> [ASSIGNMENT]:
In the listing that follows, find the lines with the string "moved" and report how many there are, without commentary.
** Opening EXERCISE DATA block **
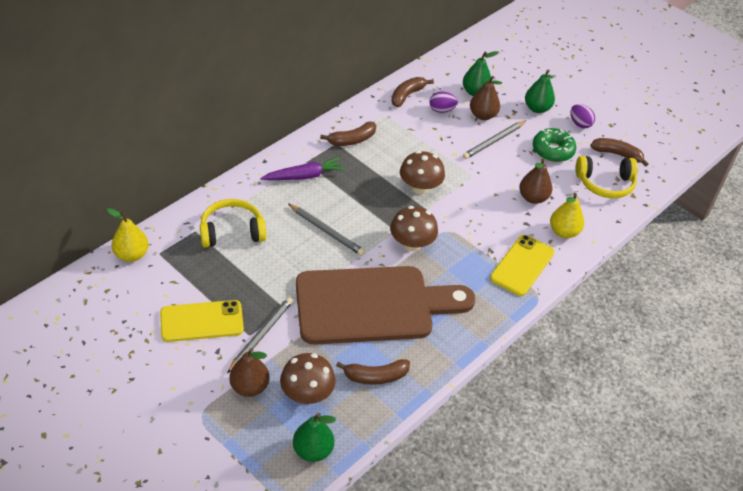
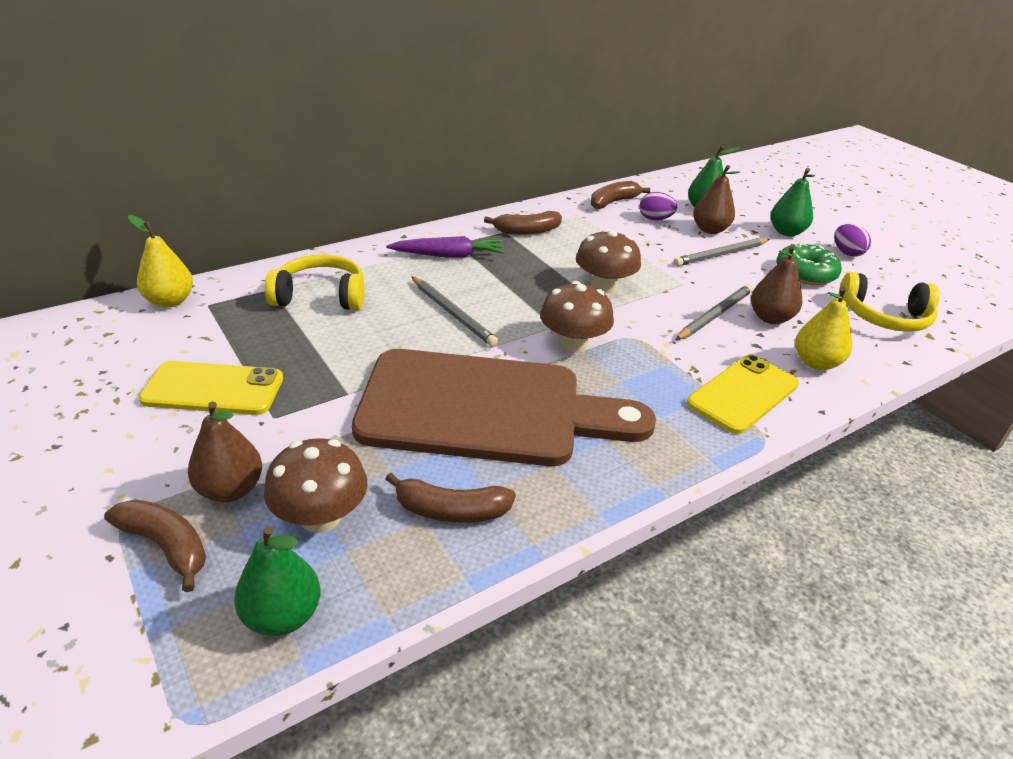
camera: 15 degrees right, 10 degrees down
grey pencil [227,297,293,374] -> grey pencil moved to [675,284,753,340]
brown banana [590,138,648,167] -> brown banana moved to [104,499,206,592]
** Closing EXERCISE DATA block **
> [ANSWER BOX]:
2